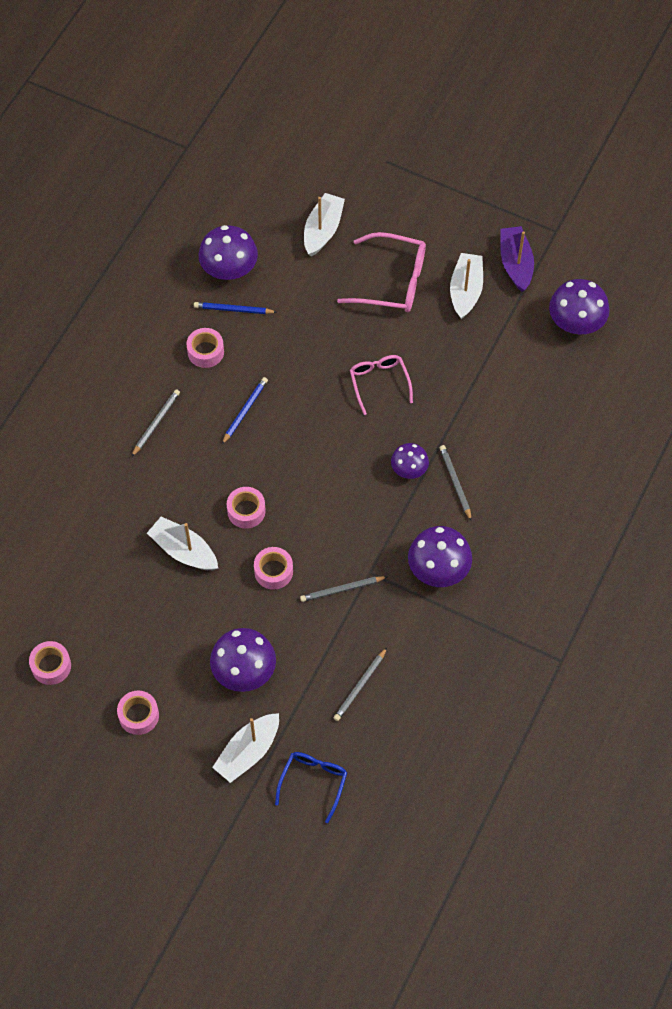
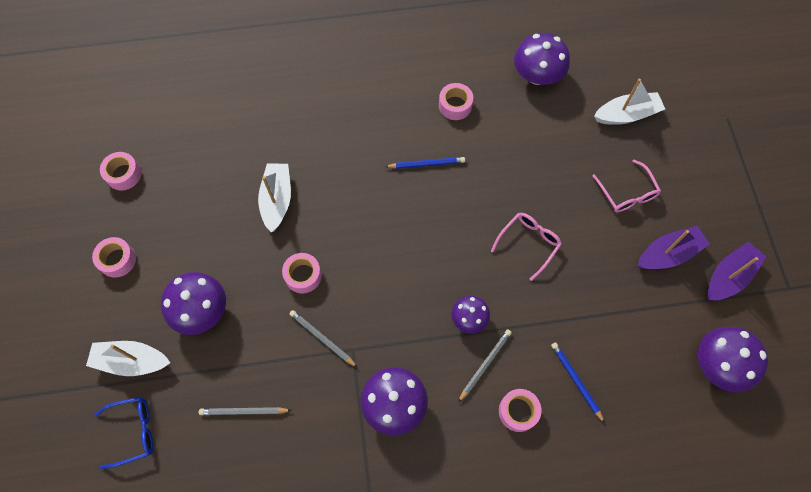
camera: 55 degrees right, 5 degrees up
(156, 423) = (370, 112): grey pencil -> none
(233, 309) = (506, 100): blue pencil -> blue pencil (576, 381)
(246, 511) = (341, 221): pink tape -> pink tape (518, 411)
(392, 281) = (627, 193): pink glasses -> pink glasses, size x0.65
(465, 290) = (668, 254): white boat -> purple boat

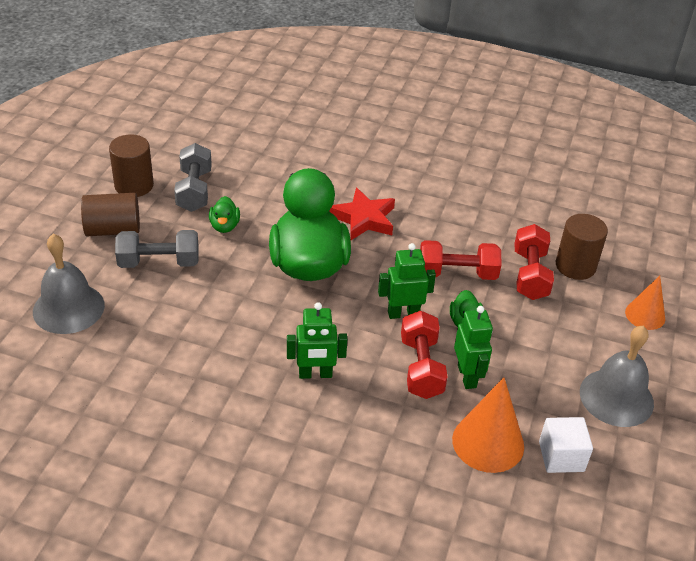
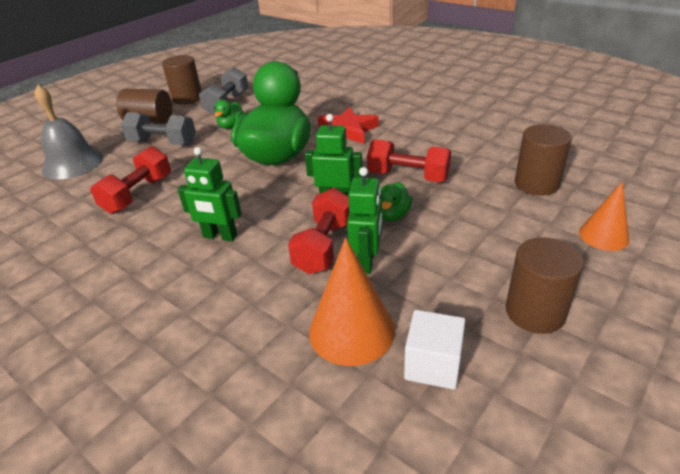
camera: 25 degrees right, 5 degrees down
(530, 275) = (483, 185): red dumbbell -> red dumbbell (138, 194)
(616, 397) = (535, 312): grey bell -> brown cylinder

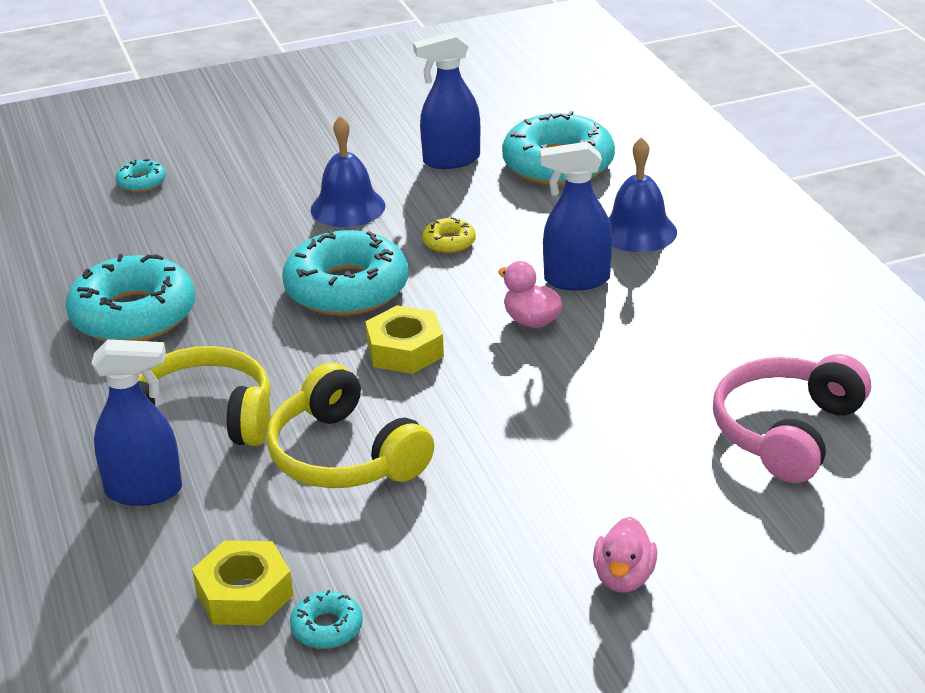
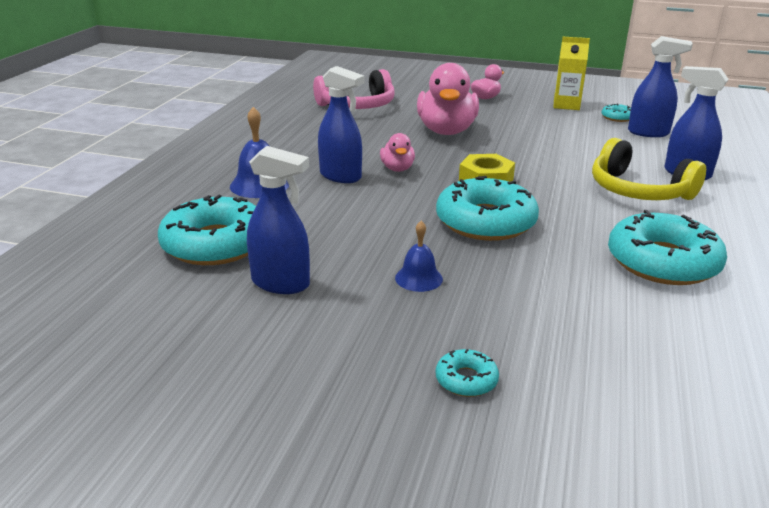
camera: 145 degrees left, 5 degrees down
(141, 182) = (601, 401): turquoise donut -> turquoise donut (466, 380)
(244, 594) = (648, 133): yellow nut -> blue spray bottle
(344, 456) = (565, 154): yellow headphones -> none
(348, 207) = (418, 278): blue bell -> blue bell, size x0.64
(449, 242) = (380, 223): yellow donut -> none
(453, 631) = (566, 105): none -> yellow carton
(567, 431) = (446, 131): none -> pink duck

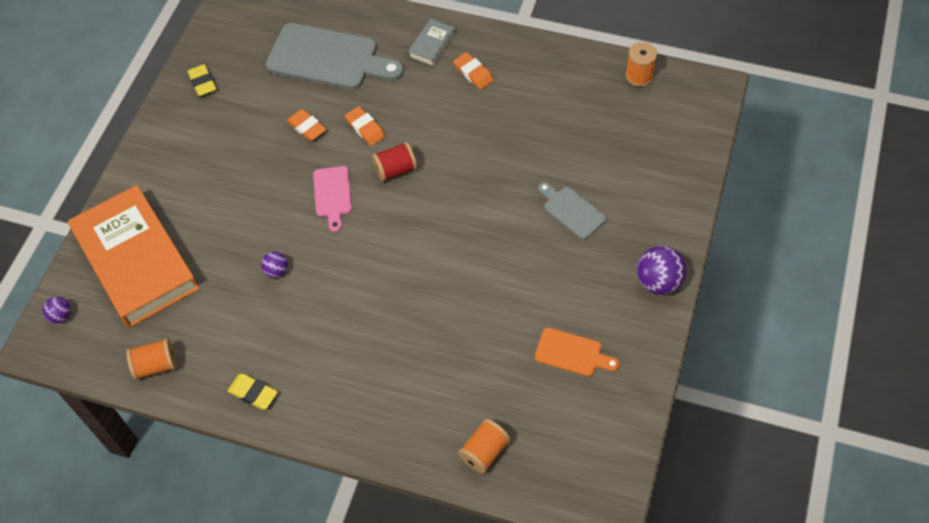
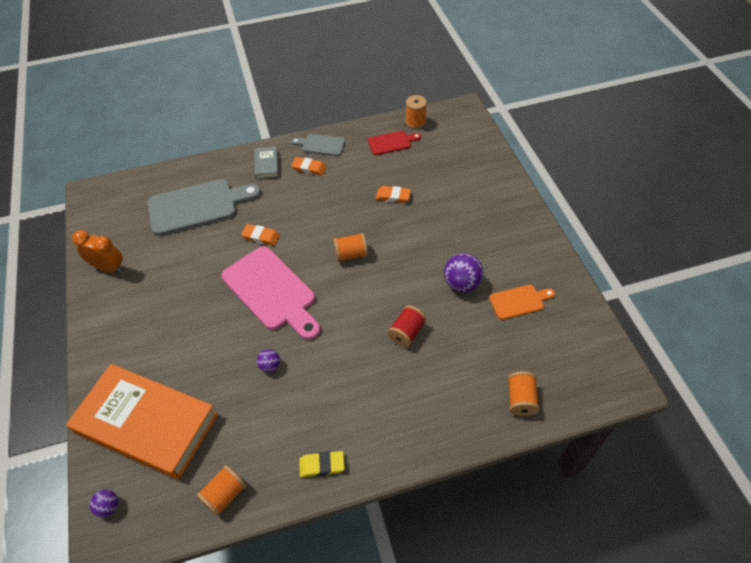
camera: 35 degrees left, 5 degrees down
(202, 82) = (109, 268): yellow eraser -> orange clock
(307, 127) = (216, 257): orange eraser -> orange eraser (393, 196)
(332, 195) = (271, 291): pink cutting board -> pink cutting board, size x1.94
(395, 170) = (304, 252): red spool -> red spool (406, 332)
(440, 199) = (351, 254): none -> orange spool
(572, 211) = (442, 217): grey cutting board -> grey cutting board (321, 145)
(589, 88) = (391, 143): none -> red cutting board
(658, 282) = (531, 230): purple ball -> purple ball (461, 284)

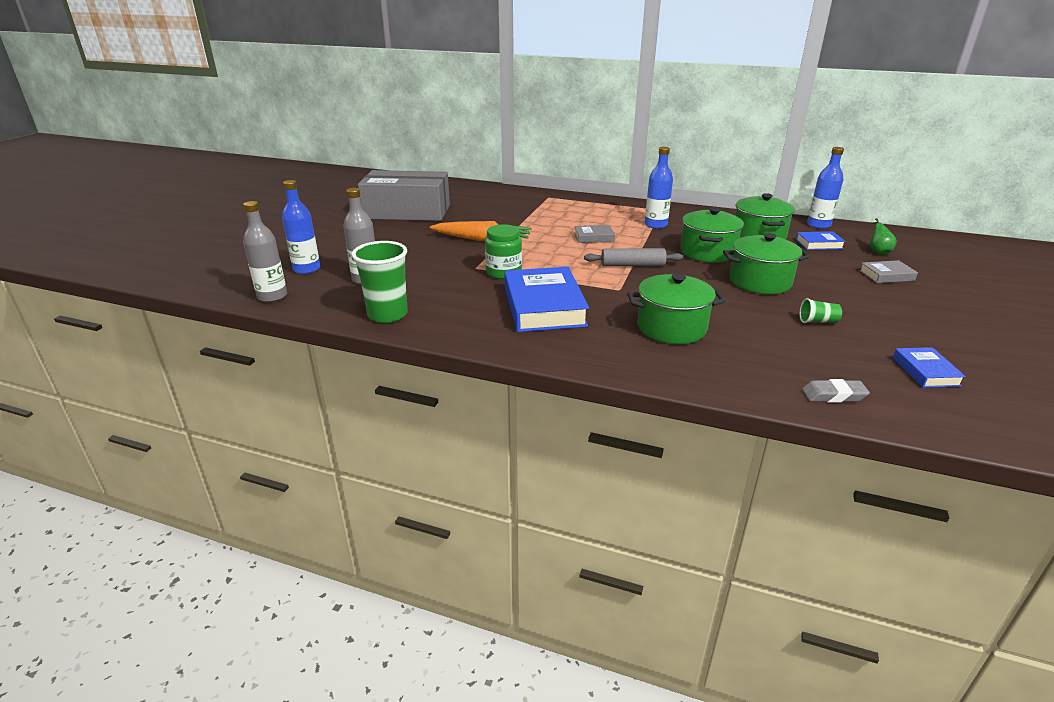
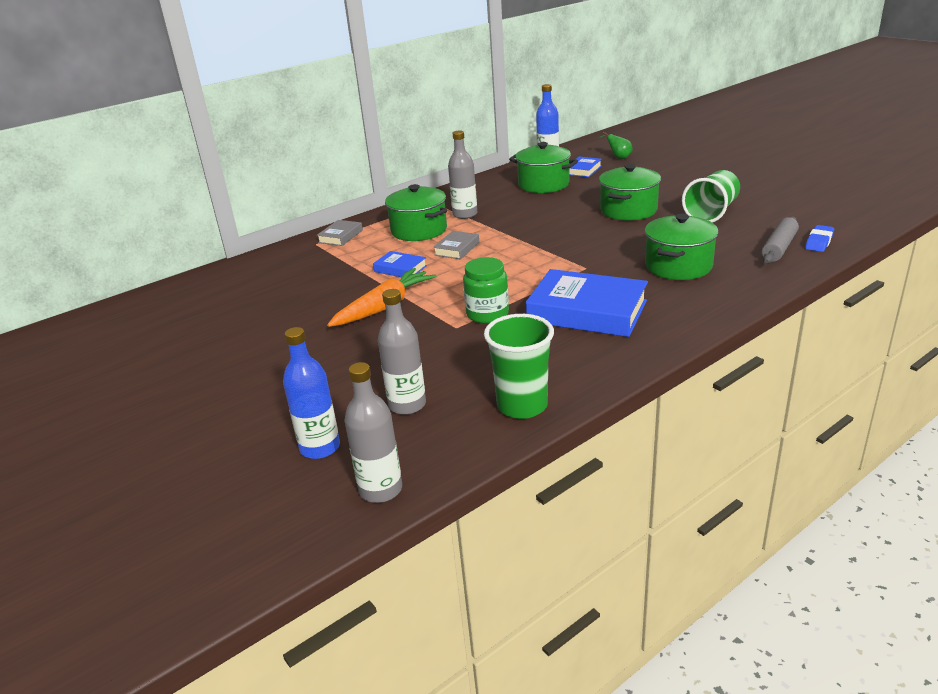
camera: 55 degrees left, 0 degrees up
(407, 212) = (225, 337): grey box -> none
(632, 265) = (541, 248): grey rolling pin -> grey rolling pin (779, 248)
(655, 225) = (465, 214): blue bottle -> grey bottle
(707, 252) = (551, 212): green pot -> green pot (419, 230)
(817, 321) = (711, 212): green cup -> green cup, size x2.12
(833, 395) = (819, 242): grey eraser -> blue eraser
(886, 275) = (660, 169): grey book -> grey book (340, 236)
(925, 371) = (804, 205): blue book -> blue book (400, 269)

########

Exercise objective: All lines in the records above that contain "pink" are to be reported.

Finished exercise:
(246, 511) = (341, 221): pink tape -> pink tape (518, 411)
(392, 281) = (627, 193): pink glasses -> pink glasses, size x0.65
(567, 431) = (446, 131): none -> pink duck
(332, 195) = (271, 291): pink cutting board -> pink cutting board, size x1.94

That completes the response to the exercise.